___ RECORDS FOR THIS TASK ___

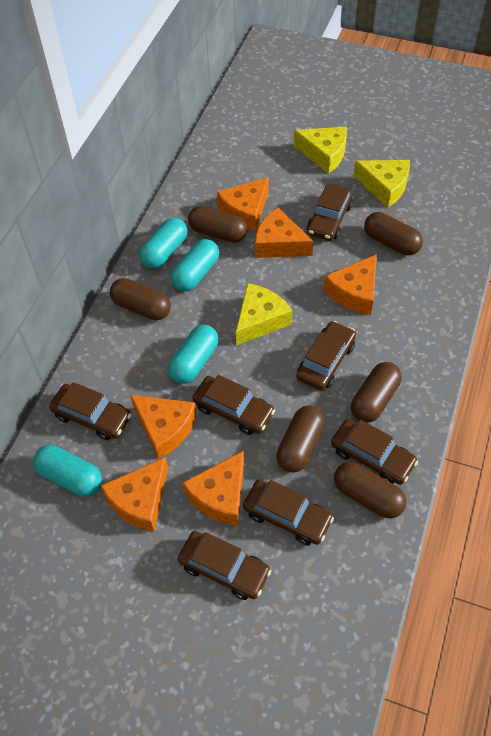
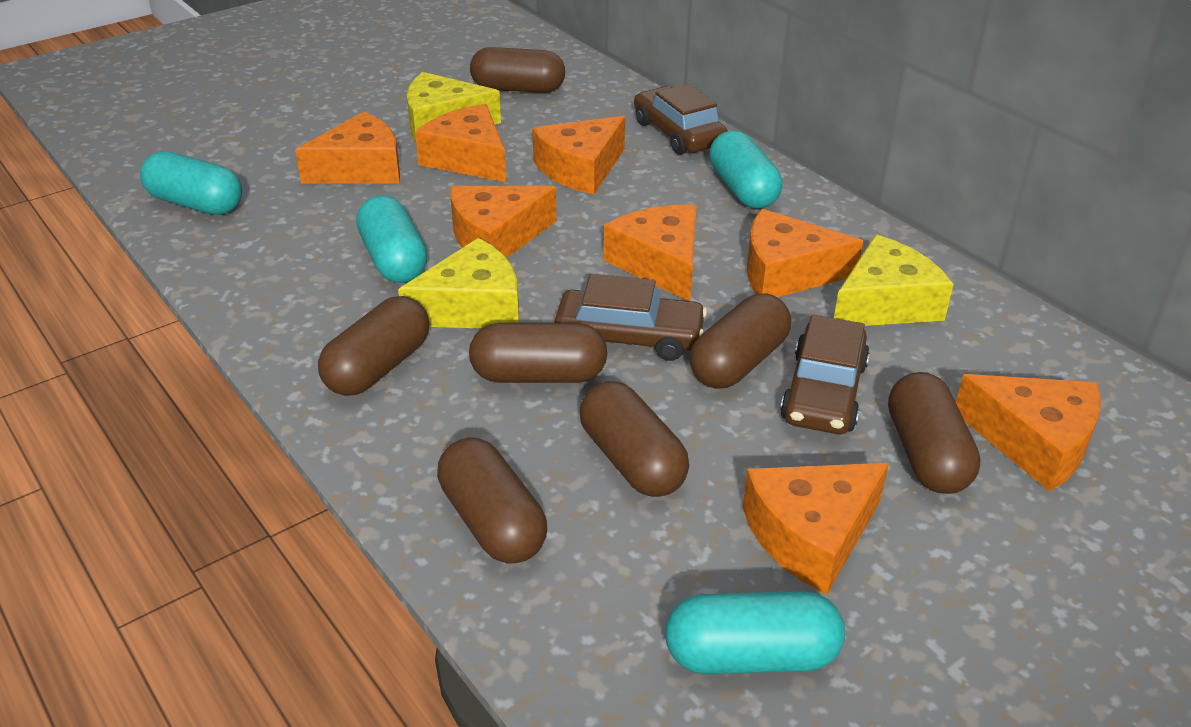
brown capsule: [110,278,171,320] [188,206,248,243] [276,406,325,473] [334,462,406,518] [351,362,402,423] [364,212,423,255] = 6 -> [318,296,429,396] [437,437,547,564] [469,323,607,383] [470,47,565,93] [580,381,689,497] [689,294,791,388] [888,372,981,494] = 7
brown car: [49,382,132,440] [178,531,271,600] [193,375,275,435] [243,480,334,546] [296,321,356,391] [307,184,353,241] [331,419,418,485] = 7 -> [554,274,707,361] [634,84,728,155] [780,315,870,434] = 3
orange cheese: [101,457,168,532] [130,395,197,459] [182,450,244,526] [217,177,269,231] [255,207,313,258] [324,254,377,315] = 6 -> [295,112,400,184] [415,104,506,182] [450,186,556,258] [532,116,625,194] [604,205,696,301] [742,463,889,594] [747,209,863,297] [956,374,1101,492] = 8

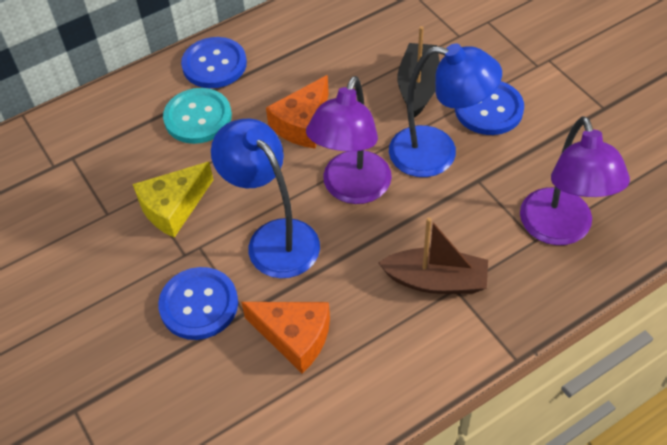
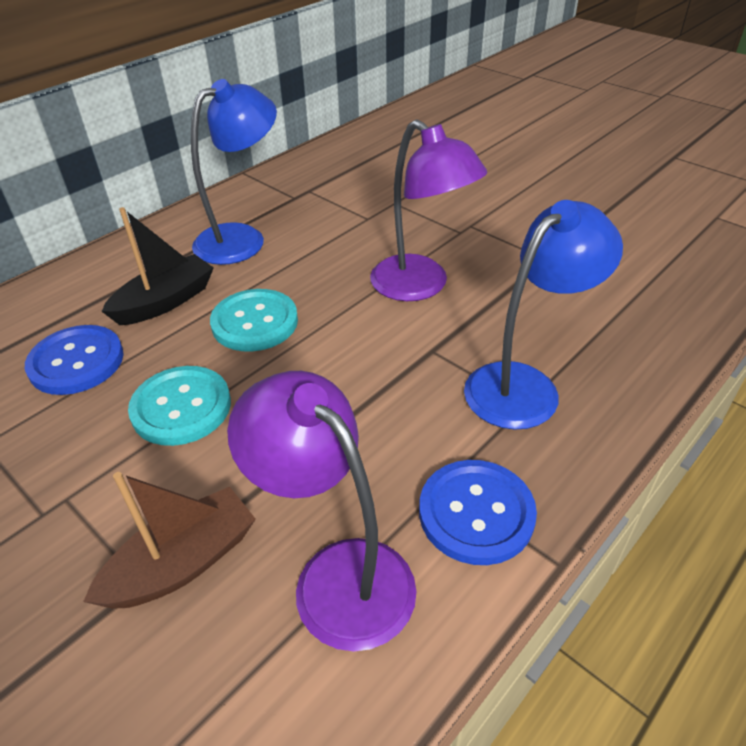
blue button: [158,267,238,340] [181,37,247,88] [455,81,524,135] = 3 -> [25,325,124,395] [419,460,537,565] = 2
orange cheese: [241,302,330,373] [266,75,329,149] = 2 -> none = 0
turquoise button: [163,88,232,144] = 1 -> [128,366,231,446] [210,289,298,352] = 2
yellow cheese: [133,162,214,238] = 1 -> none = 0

___

PROBLEM: Please output, exactly and with no pictures, only the lines from the one containing "orange cheese: [101,457,168,532]" through the final line of the records above.

ANSWER BELOW:
orange cheese: [101,457,168,532] [130,395,197,459] [182,450,244,526] [217,177,269,231] [255,207,313,258] [324,254,377,315] = 6 -> [295,112,400,184] [415,104,506,182] [450,186,556,258] [532,116,625,194] [604,205,696,301] [742,463,889,594] [747,209,863,297] [956,374,1101,492] = 8

blue button: [158,267,238,340] [181,37,247,88] [455,81,524,135] = 3 -> [25,325,124,395] [419,460,537,565] = 2
orange cheese: [241,302,330,373] [266,75,329,149] = 2 -> none = 0
turquoise button: [163,88,232,144] = 1 -> [128,366,231,446] [210,289,298,352] = 2
yellow cheese: [133,162,214,238] = 1 -> none = 0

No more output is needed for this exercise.